[Work order] Your answer should consist of the lines holding "none", copied from the material below.
--- START ---
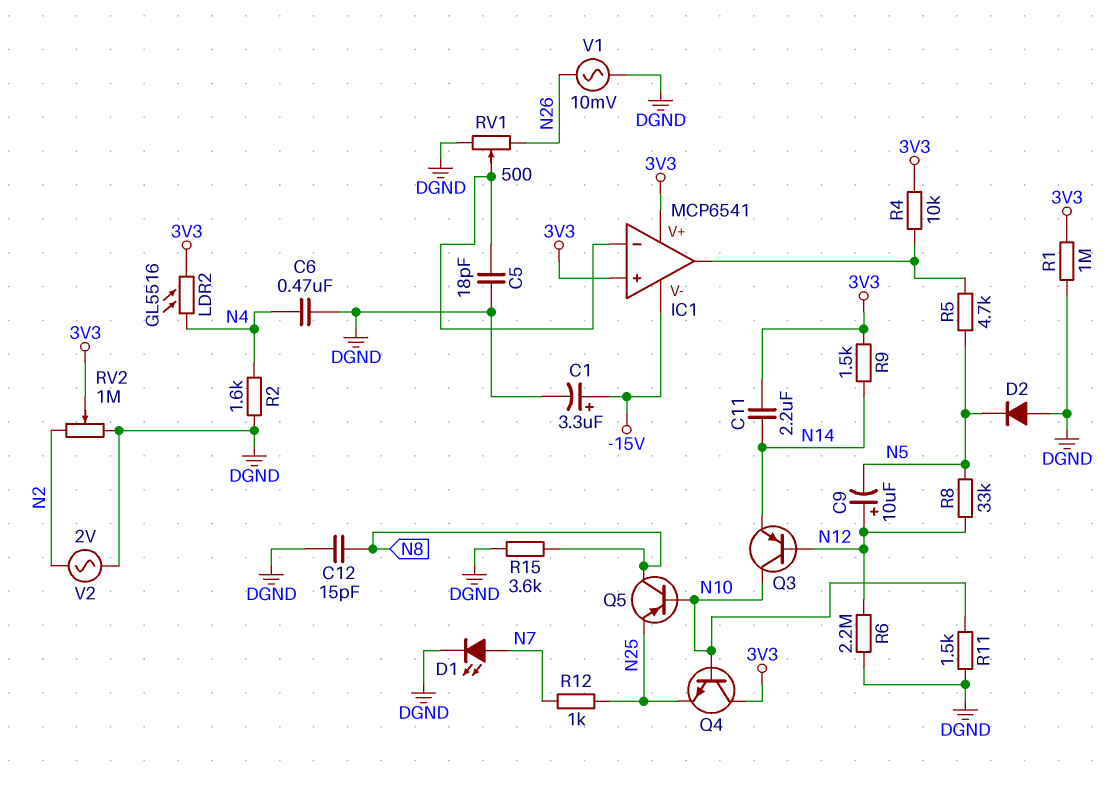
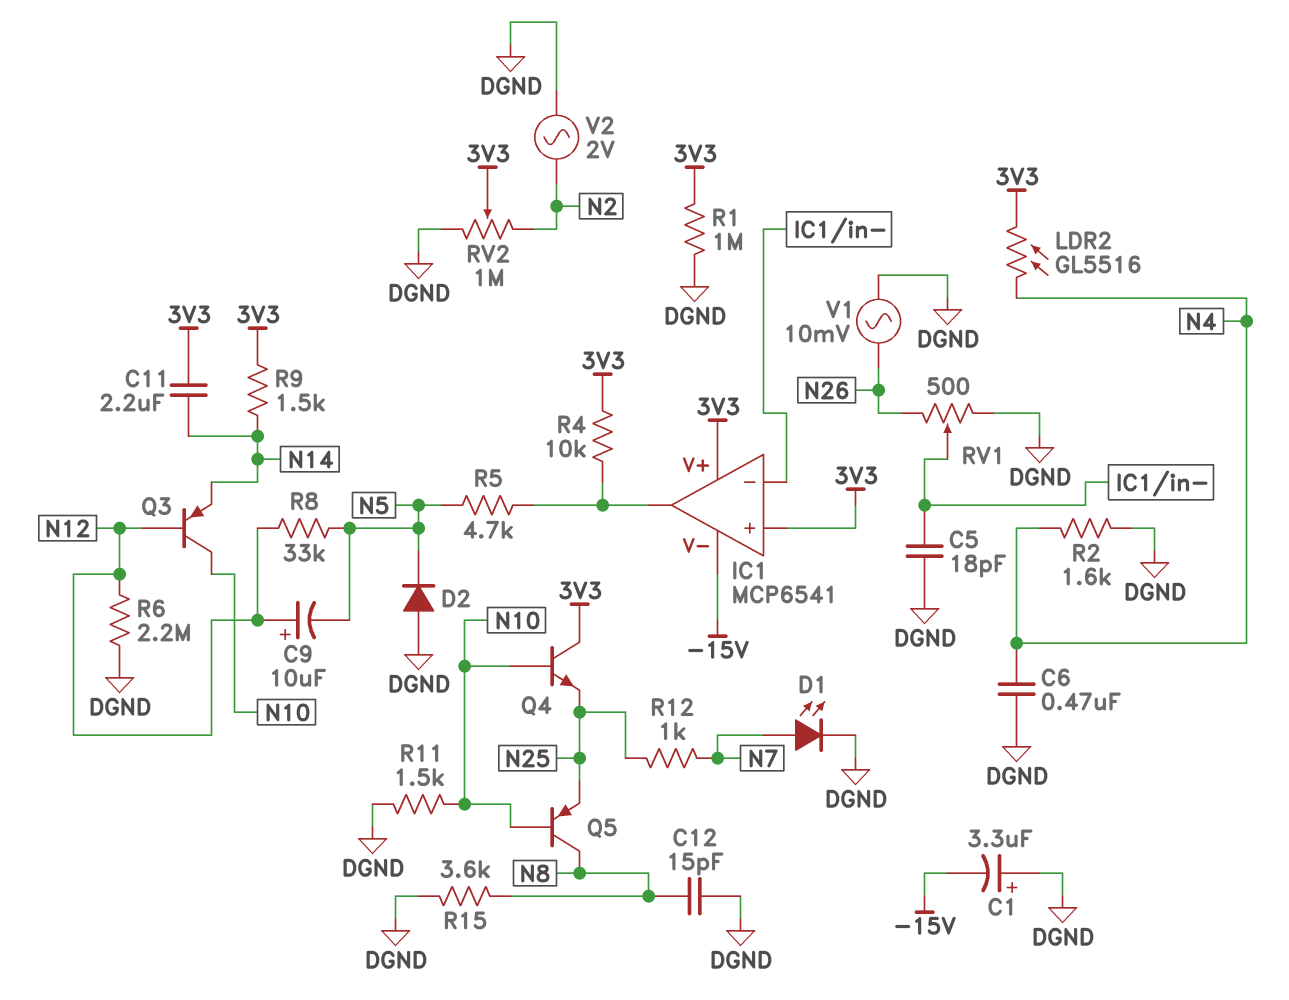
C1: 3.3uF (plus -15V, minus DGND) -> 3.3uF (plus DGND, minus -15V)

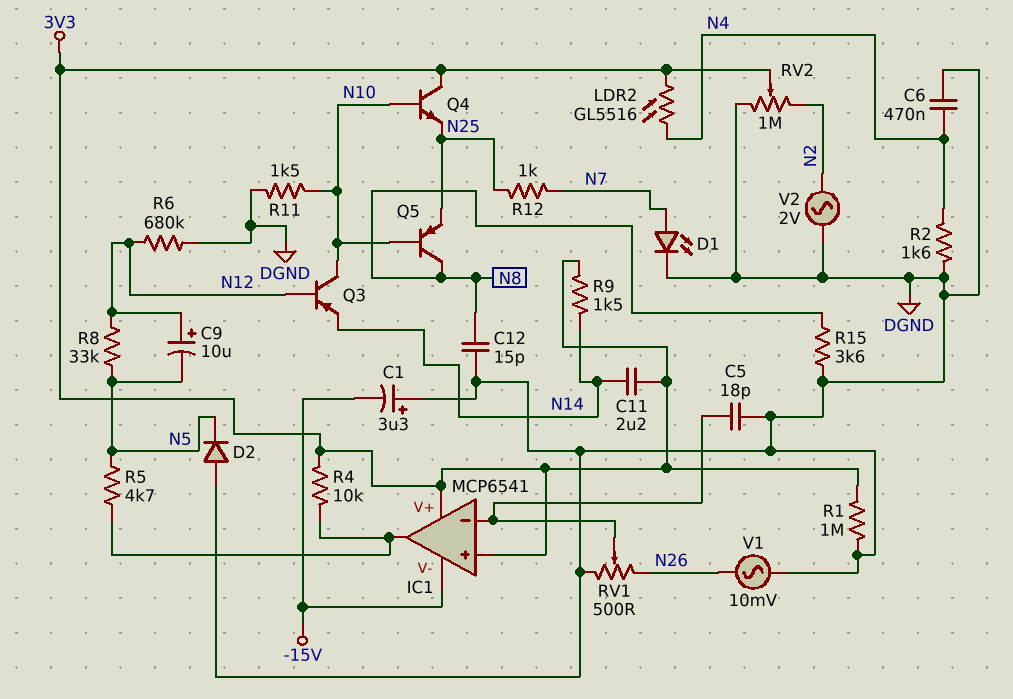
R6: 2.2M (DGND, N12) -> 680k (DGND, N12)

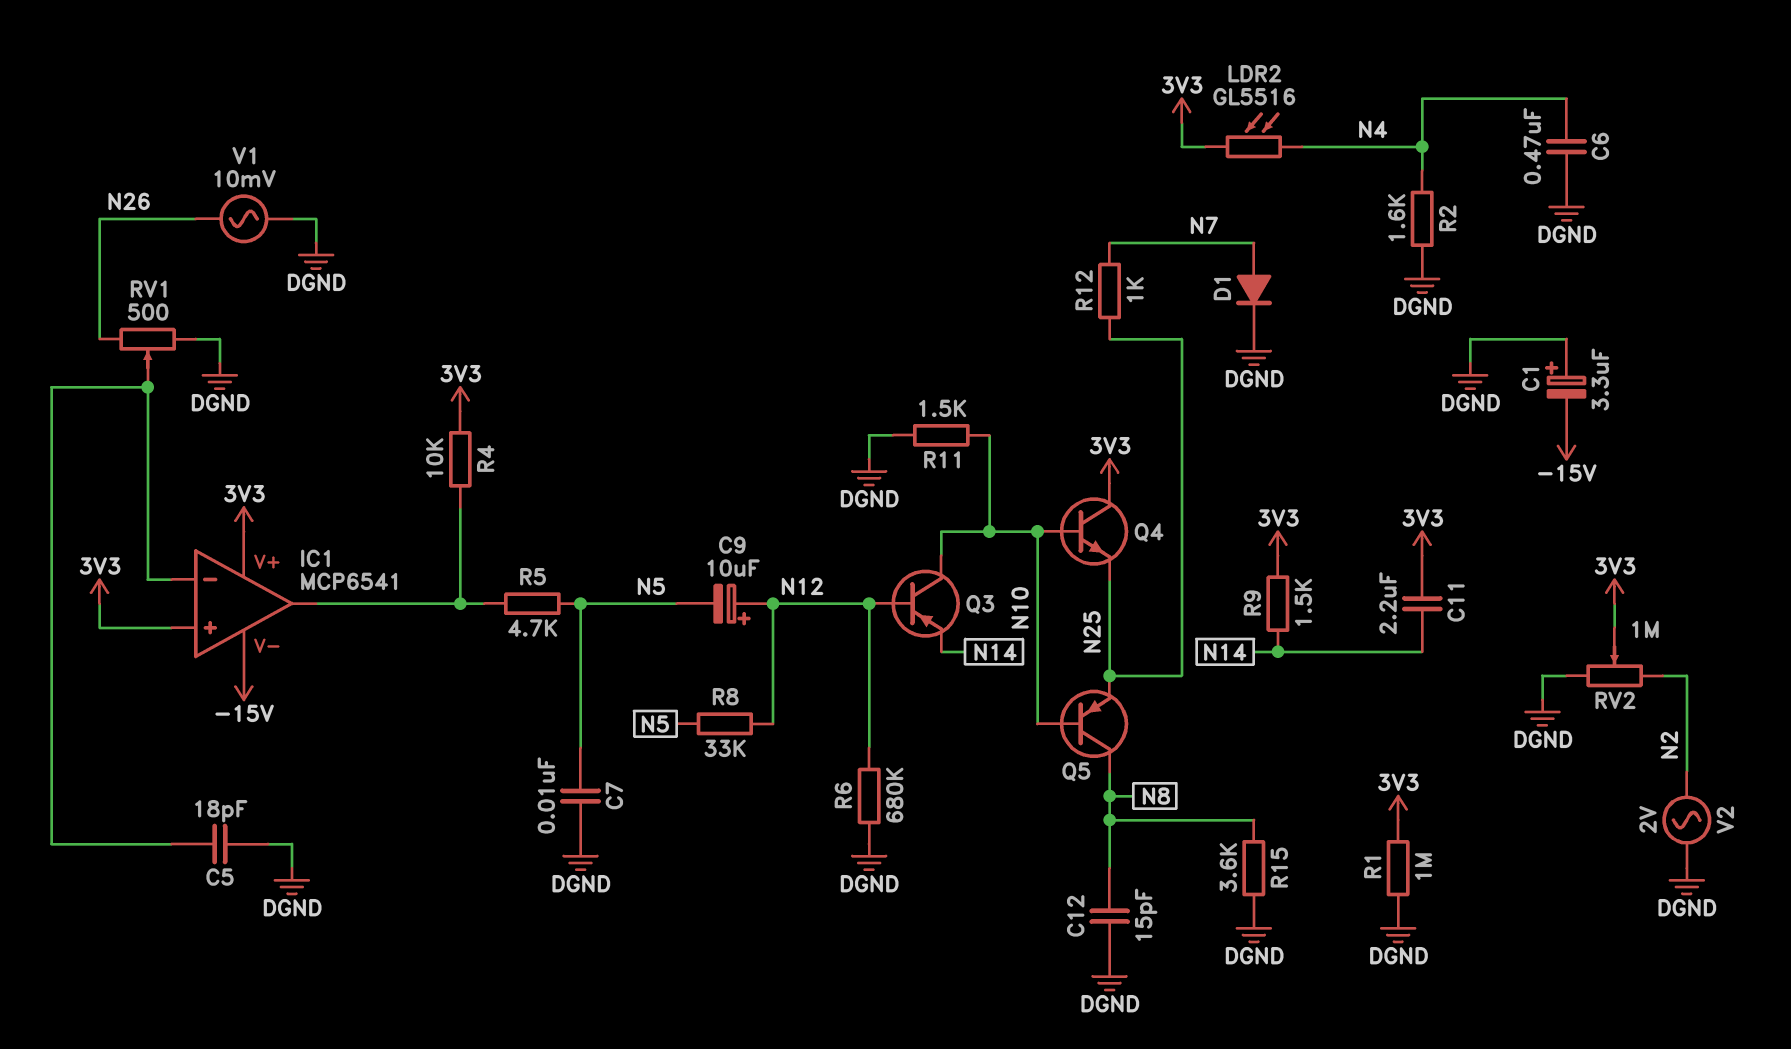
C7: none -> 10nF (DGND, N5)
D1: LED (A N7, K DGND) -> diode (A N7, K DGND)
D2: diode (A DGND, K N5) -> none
--- END ---
[Exercise output]
C7: none -> 10nF (DGND, N5)
D2: diode (A DGND, K N5) -> none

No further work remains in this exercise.